**Task directions**
Look through the listing below and write out exactly the lines from the line with "SP2: speaker 8R" to the line with "V3: AC 120V (0V, SIG) -> AC 120V (SIG, VB)", both included, and no others.

**The input**
--------

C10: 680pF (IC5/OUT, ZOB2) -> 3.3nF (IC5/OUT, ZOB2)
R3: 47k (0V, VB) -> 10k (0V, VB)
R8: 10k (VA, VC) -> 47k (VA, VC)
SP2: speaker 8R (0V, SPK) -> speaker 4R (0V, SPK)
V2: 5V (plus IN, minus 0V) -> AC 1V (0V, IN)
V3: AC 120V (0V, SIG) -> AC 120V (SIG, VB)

--------

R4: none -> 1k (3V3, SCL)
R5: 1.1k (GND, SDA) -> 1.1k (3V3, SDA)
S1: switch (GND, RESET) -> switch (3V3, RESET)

--------

**Answer space**
SP2: speaker 8R (0V, SPK) -> speaker 4R (0V, SPK)
V2: 5V (plus IN, minus 0V) -> AC 1V (0V, IN)
V3: AC 120V (0V, SIG) -> AC 120V (SIG, VB)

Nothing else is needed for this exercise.